-- Begin Stored records --

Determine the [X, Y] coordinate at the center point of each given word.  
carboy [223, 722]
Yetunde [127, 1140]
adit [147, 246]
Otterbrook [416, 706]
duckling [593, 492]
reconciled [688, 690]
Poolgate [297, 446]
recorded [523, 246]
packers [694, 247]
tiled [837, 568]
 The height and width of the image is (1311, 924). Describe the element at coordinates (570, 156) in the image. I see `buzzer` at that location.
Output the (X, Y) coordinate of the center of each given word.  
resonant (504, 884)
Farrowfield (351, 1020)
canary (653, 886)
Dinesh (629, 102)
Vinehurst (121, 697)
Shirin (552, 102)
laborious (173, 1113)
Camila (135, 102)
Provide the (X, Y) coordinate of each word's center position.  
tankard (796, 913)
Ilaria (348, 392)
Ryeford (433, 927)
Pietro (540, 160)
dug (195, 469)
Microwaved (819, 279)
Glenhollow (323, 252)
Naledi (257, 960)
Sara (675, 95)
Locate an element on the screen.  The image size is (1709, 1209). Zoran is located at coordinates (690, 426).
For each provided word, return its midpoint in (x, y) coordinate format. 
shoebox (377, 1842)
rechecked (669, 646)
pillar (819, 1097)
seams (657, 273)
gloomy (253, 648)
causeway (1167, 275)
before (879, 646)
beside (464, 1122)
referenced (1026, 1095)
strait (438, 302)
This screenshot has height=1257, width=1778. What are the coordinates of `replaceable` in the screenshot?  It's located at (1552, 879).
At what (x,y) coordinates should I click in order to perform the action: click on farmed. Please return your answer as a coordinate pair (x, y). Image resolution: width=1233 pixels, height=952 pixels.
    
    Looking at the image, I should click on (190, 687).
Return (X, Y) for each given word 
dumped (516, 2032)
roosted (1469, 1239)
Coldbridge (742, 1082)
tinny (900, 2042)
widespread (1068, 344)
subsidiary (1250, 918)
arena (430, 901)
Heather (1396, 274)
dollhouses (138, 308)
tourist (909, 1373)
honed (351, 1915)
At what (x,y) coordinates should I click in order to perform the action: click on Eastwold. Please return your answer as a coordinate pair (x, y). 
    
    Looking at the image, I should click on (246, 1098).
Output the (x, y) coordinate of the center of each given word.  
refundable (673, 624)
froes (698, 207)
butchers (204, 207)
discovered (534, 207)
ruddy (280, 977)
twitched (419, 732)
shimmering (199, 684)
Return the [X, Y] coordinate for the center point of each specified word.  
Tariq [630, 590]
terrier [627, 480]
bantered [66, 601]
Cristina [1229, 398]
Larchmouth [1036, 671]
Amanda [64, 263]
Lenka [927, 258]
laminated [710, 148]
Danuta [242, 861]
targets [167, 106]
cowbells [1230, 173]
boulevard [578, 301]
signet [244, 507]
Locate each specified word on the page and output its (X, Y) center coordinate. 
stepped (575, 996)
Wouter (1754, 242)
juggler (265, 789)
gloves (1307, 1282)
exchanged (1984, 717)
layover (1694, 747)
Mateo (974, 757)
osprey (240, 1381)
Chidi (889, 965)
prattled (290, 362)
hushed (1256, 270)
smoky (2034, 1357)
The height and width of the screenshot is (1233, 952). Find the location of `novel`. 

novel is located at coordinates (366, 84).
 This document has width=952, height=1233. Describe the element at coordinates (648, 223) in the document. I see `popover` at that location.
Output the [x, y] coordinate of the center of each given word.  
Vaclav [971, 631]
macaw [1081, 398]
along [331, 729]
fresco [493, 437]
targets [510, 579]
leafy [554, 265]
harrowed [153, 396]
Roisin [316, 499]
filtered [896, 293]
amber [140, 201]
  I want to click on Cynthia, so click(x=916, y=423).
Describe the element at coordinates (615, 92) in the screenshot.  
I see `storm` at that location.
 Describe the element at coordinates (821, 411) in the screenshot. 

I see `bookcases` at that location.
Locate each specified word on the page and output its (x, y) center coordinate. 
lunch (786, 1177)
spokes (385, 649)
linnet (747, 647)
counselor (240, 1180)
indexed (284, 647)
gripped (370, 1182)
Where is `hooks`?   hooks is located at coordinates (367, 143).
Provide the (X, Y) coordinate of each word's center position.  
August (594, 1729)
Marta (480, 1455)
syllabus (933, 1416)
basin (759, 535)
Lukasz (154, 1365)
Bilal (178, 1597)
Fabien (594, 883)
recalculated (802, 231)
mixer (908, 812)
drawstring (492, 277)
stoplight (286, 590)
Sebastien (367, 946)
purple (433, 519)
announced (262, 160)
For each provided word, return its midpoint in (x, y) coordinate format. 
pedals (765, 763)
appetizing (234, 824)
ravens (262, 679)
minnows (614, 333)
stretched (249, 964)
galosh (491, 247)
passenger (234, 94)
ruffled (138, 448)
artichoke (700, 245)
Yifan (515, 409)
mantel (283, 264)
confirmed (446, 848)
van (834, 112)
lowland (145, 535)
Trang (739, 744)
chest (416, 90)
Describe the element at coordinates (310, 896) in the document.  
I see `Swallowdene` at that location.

-- End Stored records --

» Directions
Please quote the records above from the line that contains "before (879, 646)" through the line that contains "along [331, 729]", including both of those lines, and nothing else.

» In response
before (879, 646)
beside (464, 1122)
referenced (1026, 1095)
strait (438, 302)
This screenshot has height=1257, width=1778. What are the coordinates of `replaceable` in the screenshot?  It's located at (1552, 879).
At what (x,y) coordinates should I click in order to perform the action: click on farmed. Please return your answer as a coordinate pair (x, y). Image resolution: width=1233 pixels, height=952 pixels.
    
    Looking at the image, I should click on (190, 687).
Return (X, Y) for each given word 
dumped (516, 2032)
roosted (1469, 1239)
Coldbridge (742, 1082)
tinny (900, 2042)
widespread (1068, 344)
subsidiary (1250, 918)
arena (430, 901)
Heather (1396, 274)
dollhouses (138, 308)
tourist (909, 1373)
honed (351, 1915)
At what (x,y) coordinates should I click in order to perform the action: click on Eastwold. Please return your answer as a coordinate pair (x, y). 
    
    Looking at the image, I should click on (246, 1098).
Output the (x, y) coordinate of the center of each given word.  
refundable (673, 624)
froes (698, 207)
butchers (204, 207)
discovered (534, 207)
ruddy (280, 977)
twitched (419, 732)
shimmering (199, 684)
Return the [X, Y] coordinate for the center point of each specified word.  
Tariq [630, 590]
terrier [627, 480]
bantered [66, 601]
Cristina [1229, 398]
Larchmouth [1036, 671]
Amanda [64, 263]
Lenka [927, 258]
laminated [710, 148]
Danuta [242, 861]
targets [167, 106]
cowbells [1230, 173]
boulevard [578, 301]
signet [244, 507]
Locate each specified word on the page and output its (X, Y) center coordinate. 
stepped (575, 996)
Wouter (1754, 242)
juggler (265, 789)
gloves (1307, 1282)
exchanged (1984, 717)
layover (1694, 747)
Mateo (974, 757)
osprey (240, 1381)
Chidi (889, 965)
prattled (290, 362)
hushed (1256, 270)
smoky (2034, 1357)
The height and width of the screenshot is (1233, 952). Find the location of `novel`. 

novel is located at coordinates (366, 84).
 This document has width=952, height=1233. Describe the element at coordinates (648, 223) in the document. I see `popover` at that location.
Output the [x, y] coordinate of the center of each given word.  
Vaclav [971, 631]
macaw [1081, 398]
along [331, 729]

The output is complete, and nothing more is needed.